● Problem statement
One number is the full answer: how many lines in the records contain the word "glasses"?

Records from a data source
::::::

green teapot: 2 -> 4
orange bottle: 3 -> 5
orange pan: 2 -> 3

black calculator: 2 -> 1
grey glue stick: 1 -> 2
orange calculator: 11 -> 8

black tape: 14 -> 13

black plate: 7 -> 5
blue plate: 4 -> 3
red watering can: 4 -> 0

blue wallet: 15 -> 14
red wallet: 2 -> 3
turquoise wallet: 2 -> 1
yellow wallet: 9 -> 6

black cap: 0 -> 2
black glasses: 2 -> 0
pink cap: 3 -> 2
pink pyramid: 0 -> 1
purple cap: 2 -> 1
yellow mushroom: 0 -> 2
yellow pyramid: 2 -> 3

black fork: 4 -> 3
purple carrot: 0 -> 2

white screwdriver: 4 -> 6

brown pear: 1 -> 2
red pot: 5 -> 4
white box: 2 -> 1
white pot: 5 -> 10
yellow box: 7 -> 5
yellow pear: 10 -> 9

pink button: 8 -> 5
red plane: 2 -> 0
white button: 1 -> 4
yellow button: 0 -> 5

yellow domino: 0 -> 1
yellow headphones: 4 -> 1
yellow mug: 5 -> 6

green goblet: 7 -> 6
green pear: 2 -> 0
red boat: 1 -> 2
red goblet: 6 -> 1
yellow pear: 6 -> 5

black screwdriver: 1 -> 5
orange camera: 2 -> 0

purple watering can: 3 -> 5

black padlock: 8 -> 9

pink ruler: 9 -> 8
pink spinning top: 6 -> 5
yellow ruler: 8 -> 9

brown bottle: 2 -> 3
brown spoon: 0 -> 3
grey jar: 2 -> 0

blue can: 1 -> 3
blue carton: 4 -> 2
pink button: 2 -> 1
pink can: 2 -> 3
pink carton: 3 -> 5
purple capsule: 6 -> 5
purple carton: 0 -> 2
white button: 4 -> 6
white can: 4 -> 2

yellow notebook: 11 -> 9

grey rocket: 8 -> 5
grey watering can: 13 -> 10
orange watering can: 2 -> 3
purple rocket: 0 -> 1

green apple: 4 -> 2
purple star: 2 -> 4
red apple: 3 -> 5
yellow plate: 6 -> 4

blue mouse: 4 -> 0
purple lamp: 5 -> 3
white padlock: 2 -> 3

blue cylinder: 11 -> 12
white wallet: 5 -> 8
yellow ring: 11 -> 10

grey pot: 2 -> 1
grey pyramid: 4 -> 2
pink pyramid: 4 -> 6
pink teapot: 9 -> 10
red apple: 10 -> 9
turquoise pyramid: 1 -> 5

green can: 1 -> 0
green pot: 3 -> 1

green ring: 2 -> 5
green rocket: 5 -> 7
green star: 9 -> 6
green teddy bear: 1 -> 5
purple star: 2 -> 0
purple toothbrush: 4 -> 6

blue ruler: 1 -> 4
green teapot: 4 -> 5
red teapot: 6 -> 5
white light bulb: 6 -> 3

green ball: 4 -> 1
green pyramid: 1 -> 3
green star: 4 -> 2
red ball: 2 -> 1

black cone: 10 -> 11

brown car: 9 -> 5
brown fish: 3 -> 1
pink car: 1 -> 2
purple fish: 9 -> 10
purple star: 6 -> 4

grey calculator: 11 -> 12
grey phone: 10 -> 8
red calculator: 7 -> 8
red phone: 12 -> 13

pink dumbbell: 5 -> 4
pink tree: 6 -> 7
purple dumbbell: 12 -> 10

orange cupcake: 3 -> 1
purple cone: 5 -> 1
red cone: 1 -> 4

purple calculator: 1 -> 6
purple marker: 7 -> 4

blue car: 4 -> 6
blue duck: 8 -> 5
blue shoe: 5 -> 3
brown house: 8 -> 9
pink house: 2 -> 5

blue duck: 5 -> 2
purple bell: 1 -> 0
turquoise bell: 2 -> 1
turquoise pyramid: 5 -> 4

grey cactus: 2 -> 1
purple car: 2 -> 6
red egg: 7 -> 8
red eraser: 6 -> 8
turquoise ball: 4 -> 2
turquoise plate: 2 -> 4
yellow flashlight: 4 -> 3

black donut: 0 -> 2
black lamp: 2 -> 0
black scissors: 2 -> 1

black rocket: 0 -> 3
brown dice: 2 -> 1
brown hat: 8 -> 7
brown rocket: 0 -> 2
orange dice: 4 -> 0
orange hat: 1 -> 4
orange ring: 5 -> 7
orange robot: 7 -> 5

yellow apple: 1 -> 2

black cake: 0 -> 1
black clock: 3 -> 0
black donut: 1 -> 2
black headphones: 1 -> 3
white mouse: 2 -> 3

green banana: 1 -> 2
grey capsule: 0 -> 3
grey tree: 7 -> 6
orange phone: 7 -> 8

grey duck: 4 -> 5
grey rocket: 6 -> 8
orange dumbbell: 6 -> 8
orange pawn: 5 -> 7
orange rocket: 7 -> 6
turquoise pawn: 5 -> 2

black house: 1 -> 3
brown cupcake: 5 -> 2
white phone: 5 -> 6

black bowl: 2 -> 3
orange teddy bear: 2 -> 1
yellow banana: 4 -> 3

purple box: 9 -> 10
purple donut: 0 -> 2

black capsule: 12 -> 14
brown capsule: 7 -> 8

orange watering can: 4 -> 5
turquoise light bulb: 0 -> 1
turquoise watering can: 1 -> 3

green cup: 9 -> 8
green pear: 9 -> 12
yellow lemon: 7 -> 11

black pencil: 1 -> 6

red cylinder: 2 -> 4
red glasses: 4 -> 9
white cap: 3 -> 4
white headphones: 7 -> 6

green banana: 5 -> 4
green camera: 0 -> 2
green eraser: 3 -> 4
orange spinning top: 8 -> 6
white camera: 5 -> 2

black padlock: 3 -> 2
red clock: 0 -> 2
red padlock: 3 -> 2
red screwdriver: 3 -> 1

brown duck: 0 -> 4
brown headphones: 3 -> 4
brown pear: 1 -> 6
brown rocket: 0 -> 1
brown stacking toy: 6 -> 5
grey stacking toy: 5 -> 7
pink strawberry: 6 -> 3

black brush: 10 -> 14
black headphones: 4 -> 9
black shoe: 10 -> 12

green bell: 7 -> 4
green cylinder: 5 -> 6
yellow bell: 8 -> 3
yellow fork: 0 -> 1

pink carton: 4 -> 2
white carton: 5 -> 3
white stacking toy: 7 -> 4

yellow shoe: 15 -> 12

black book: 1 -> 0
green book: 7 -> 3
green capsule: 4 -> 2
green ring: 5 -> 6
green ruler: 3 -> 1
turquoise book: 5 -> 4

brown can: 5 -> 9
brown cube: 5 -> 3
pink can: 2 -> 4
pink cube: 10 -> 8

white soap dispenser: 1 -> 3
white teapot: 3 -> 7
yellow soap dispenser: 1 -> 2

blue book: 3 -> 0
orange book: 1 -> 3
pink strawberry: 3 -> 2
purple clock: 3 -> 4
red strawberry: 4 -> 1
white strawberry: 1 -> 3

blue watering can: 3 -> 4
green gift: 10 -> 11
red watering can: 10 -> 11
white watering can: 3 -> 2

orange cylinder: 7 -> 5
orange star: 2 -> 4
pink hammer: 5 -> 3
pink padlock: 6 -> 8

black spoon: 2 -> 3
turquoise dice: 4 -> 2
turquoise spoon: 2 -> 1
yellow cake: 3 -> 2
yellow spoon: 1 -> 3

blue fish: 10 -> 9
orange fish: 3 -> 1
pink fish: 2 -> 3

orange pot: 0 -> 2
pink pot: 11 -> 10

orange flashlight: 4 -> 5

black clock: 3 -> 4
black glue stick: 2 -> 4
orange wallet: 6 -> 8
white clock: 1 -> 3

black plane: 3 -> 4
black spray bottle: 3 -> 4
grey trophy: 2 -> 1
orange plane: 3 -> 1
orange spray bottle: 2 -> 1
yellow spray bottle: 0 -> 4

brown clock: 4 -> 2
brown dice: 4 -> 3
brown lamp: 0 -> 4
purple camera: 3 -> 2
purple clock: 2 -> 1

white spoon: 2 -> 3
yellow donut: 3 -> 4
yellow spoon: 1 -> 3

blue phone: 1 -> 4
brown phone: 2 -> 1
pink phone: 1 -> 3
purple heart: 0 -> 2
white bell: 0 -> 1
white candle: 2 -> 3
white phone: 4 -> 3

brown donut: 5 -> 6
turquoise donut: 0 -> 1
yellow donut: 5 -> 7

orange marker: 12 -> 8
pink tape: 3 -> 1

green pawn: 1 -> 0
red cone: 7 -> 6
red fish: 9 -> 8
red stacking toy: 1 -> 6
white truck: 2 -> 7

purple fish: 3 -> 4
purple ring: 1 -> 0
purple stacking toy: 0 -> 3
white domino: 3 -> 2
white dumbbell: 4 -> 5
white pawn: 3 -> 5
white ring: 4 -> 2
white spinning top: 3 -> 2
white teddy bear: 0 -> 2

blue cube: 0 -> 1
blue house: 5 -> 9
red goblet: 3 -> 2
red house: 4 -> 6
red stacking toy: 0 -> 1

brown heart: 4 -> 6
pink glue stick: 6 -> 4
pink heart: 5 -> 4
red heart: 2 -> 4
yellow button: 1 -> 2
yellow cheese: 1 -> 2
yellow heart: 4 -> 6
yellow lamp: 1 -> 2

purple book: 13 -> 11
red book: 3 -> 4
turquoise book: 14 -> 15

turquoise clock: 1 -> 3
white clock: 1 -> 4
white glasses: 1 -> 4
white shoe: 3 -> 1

::::::

● Reply to the task
3